--- START ---

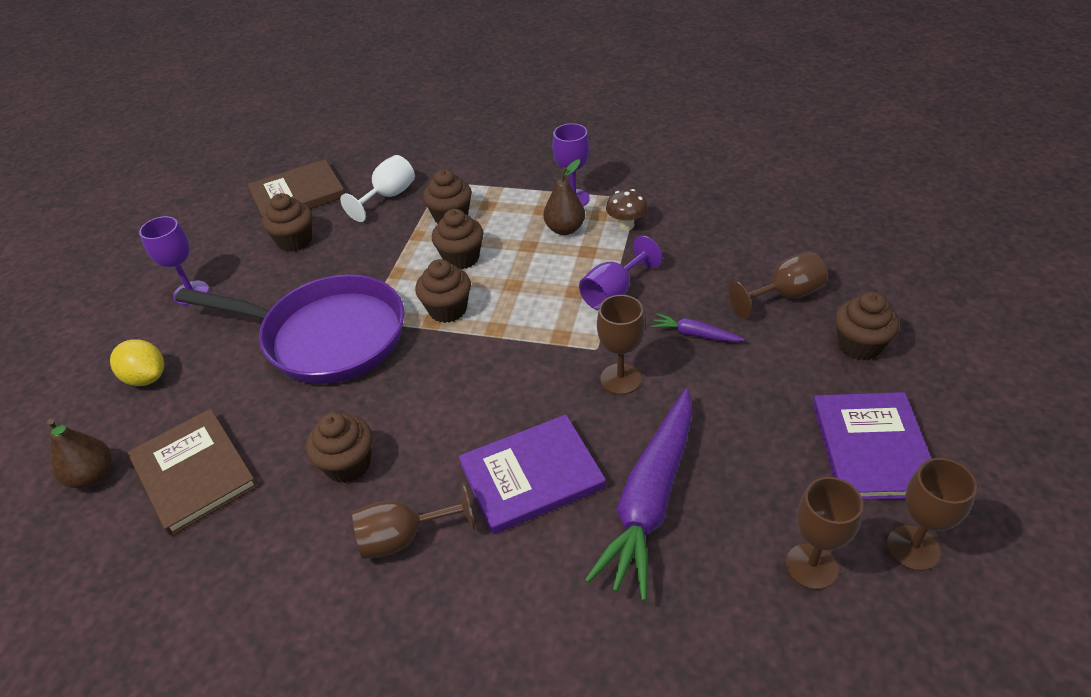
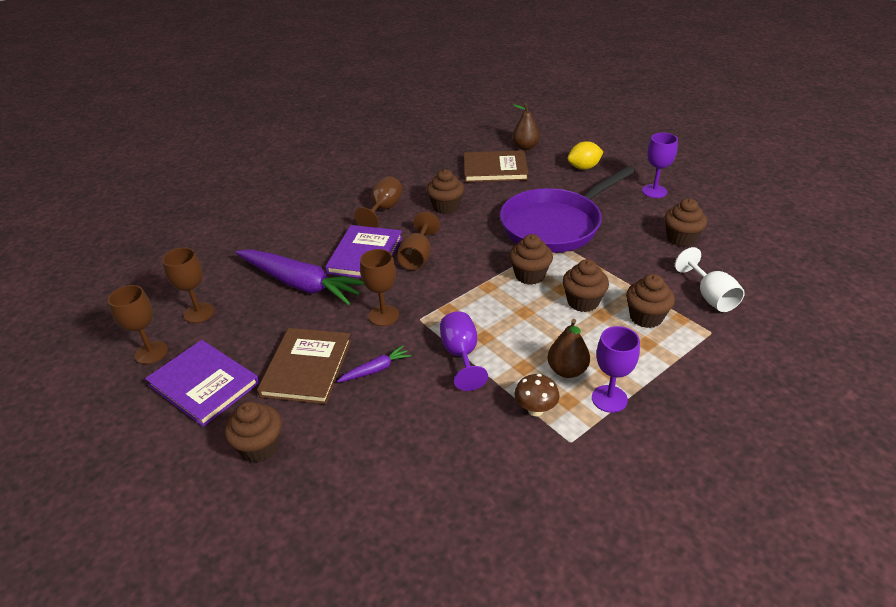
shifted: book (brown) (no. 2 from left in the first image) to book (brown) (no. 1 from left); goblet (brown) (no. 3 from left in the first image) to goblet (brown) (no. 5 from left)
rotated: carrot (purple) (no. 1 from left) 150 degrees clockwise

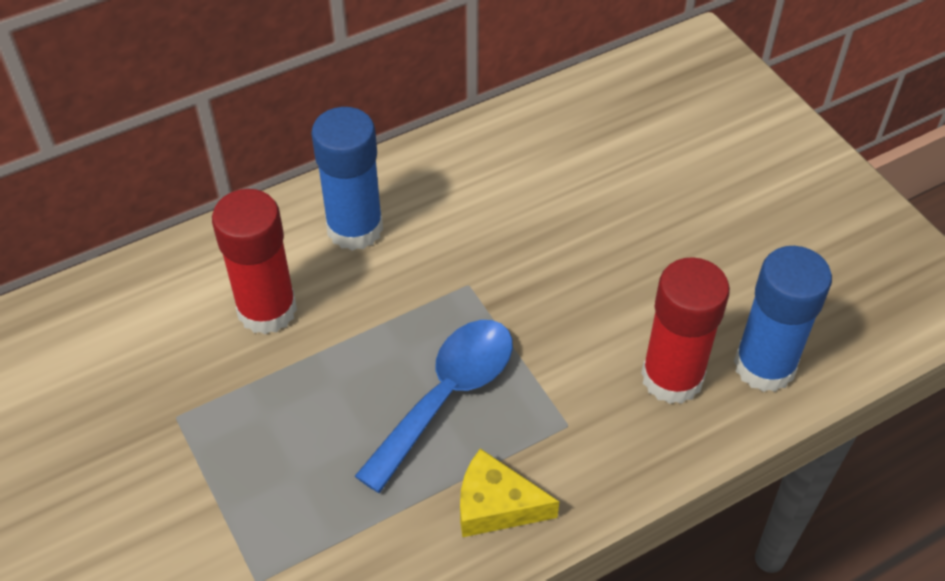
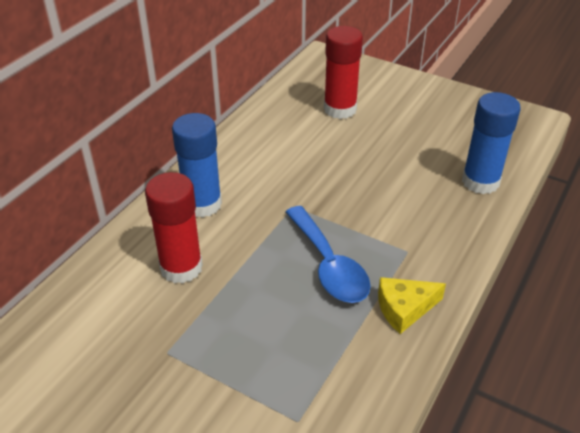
shifted: glue stick (red) (no. 2 from left)
rotated: spoon (blue) 150 degrees clockwise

--- END ---

▶ **Assigned task**: Would you copy every line from the listing above that has the string "rotated" in it?

▶ **Result for this task**:
rotated: carrot (purple) (no. 1 from left) 150 degrees clockwise
rotated: spoon (blue) 150 degrees clockwise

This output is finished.